**TASK PROMPT:** The following data has a line with "R8: 22k (N006, N017) -> 22k (N002, N006)" and a line with "CN102 pin 1: VA -> GND". Write out exactly those lines and all the lines between them.
═════ ENTRIES SUPPLIED ═════
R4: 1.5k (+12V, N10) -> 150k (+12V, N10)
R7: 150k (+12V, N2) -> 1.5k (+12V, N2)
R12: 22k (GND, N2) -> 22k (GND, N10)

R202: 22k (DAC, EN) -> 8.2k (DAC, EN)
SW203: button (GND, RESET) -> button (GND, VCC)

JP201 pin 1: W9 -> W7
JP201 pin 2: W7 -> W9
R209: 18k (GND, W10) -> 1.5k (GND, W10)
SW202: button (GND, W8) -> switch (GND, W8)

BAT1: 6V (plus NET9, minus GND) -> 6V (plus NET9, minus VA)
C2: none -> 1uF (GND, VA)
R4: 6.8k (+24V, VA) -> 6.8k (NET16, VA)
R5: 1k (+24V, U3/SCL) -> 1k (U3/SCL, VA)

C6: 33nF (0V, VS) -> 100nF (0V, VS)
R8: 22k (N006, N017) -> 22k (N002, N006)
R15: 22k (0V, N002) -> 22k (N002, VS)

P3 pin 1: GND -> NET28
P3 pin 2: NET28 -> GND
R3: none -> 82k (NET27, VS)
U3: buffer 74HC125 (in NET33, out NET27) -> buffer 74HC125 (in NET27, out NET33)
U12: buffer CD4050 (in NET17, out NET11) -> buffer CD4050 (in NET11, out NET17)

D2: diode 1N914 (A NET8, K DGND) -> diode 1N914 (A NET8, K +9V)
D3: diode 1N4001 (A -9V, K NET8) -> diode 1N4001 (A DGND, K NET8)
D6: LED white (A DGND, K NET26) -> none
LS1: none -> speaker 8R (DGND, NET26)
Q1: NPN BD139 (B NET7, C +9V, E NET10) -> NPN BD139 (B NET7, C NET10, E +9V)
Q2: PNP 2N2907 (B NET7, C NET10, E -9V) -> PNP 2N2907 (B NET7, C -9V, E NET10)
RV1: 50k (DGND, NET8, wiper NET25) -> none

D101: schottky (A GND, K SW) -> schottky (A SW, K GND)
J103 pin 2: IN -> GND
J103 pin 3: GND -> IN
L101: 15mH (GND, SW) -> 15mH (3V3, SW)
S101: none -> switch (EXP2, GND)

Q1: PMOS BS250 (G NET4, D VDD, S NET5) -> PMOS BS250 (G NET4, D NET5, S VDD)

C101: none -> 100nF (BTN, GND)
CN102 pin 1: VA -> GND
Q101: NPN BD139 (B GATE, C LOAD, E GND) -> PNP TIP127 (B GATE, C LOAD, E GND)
═════
**SOLUTION:**
R8: 22k (N006, N017) -> 22k (N002, N006)
R15: 22k (0V, N002) -> 22k (N002, VS)

P3 pin 1: GND -> NET28
P3 pin 2: NET28 -> GND
R3: none -> 82k (NET27, VS)
U3: buffer 74HC125 (in NET33, out NET27) -> buffer 74HC125 (in NET27, out NET33)
U12: buffer CD4050 (in NET17, out NET11) -> buffer CD4050 (in NET11, out NET17)

D2: diode 1N914 (A NET8, K DGND) -> diode 1N914 (A NET8, K +9V)
D3: diode 1N4001 (A -9V, K NET8) -> diode 1N4001 (A DGND, K NET8)
D6: LED white (A DGND, K NET26) -> none
LS1: none -> speaker 8R (DGND, NET26)
Q1: NPN BD139 (B NET7, C +9V, E NET10) -> NPN BD139 (B NET7, C NET10, E +9V)
Q2: PNP 2N2907 (B NET7, C NET10, E -9V) -> PNP 2N2907 (B NET7, C -9V, E NET10)
RV1: 50k (DGND, NET8, wiper NET25) -> none

D101: schottky (A GND, K SW) -> schottky (A SW, K GND)
J103 pin 2: IN -> GND
J103 pin 3: GND -> IN
L101: 15mH (GND, SW) -> 15mH (3V3, SW)
S101: none -> switch (EXP2, GND)

Q1: PMOS BS250 (G NET4, D VDD, S NET5) -> PMOS BS250 (G NET4, D NET5, S VDD)

C101: none -> 100nF (BTN, GND)
CN102 pin 1: VA -> GND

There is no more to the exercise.